The problem: The pictures are to be left out when the listing below is reproduced word for word.

Collected material:
---

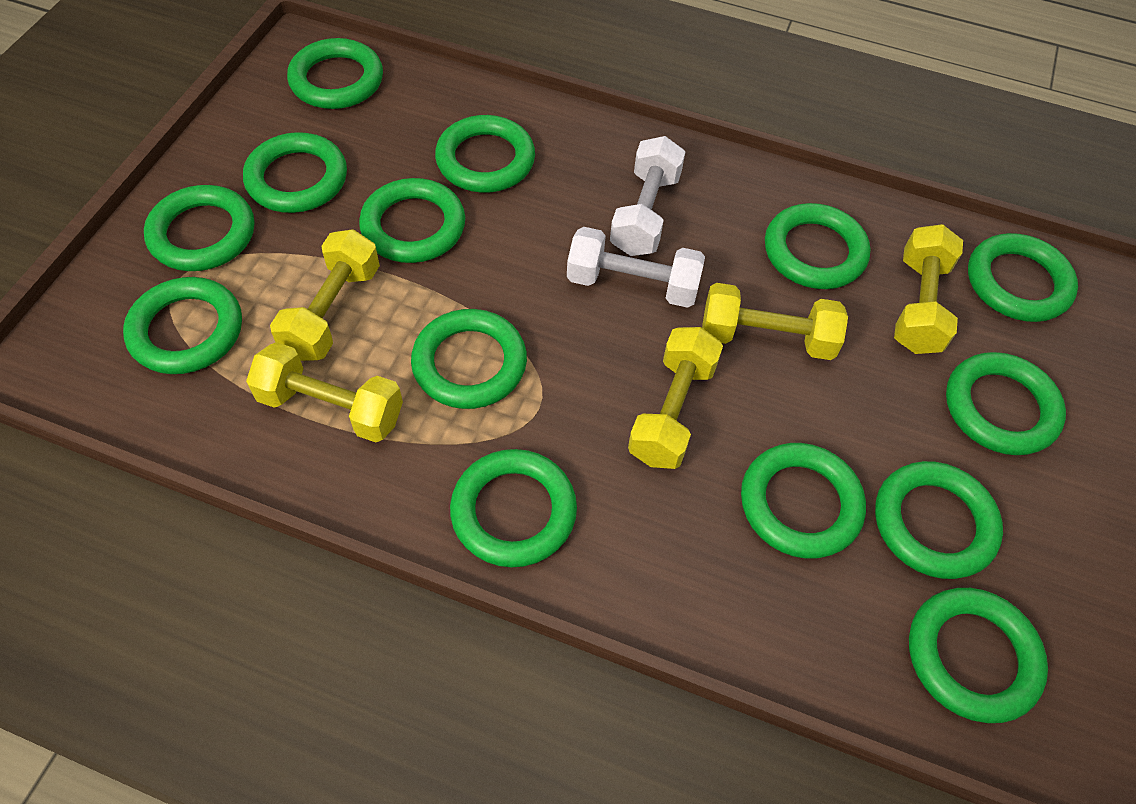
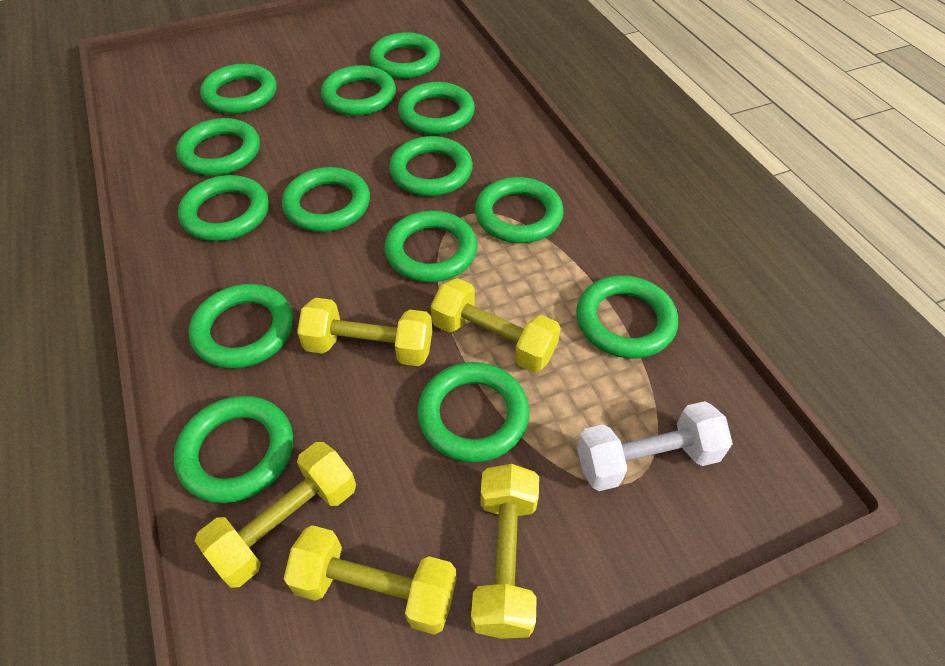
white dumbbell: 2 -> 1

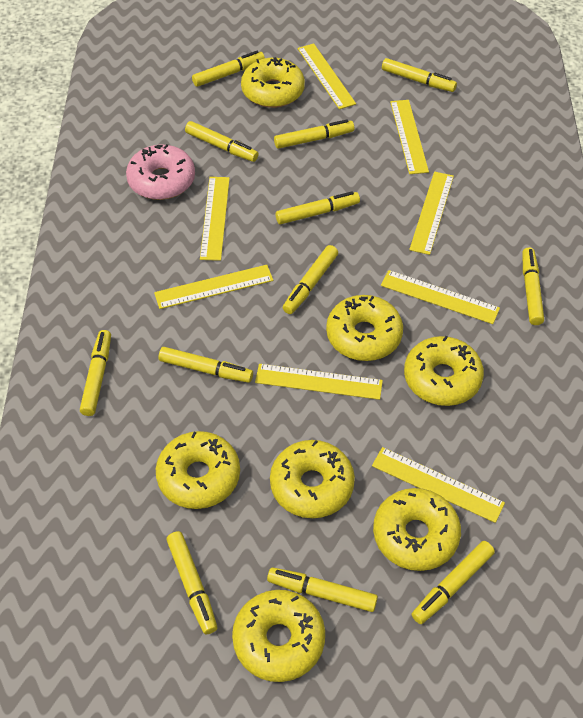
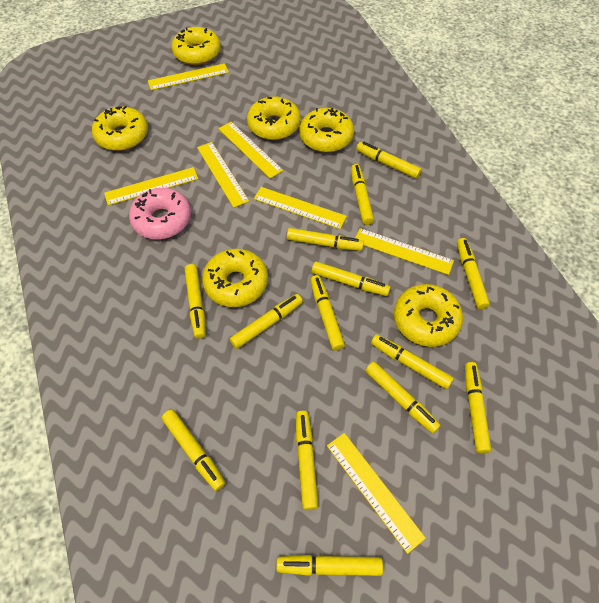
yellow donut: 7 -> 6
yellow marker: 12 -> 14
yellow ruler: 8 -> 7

---

Answer for the task:
white dumbbell: 2 -> 1

yellow donut: 7 -> 6
yellow marker: 12 -> 14
yellow ruler: 8 -> 7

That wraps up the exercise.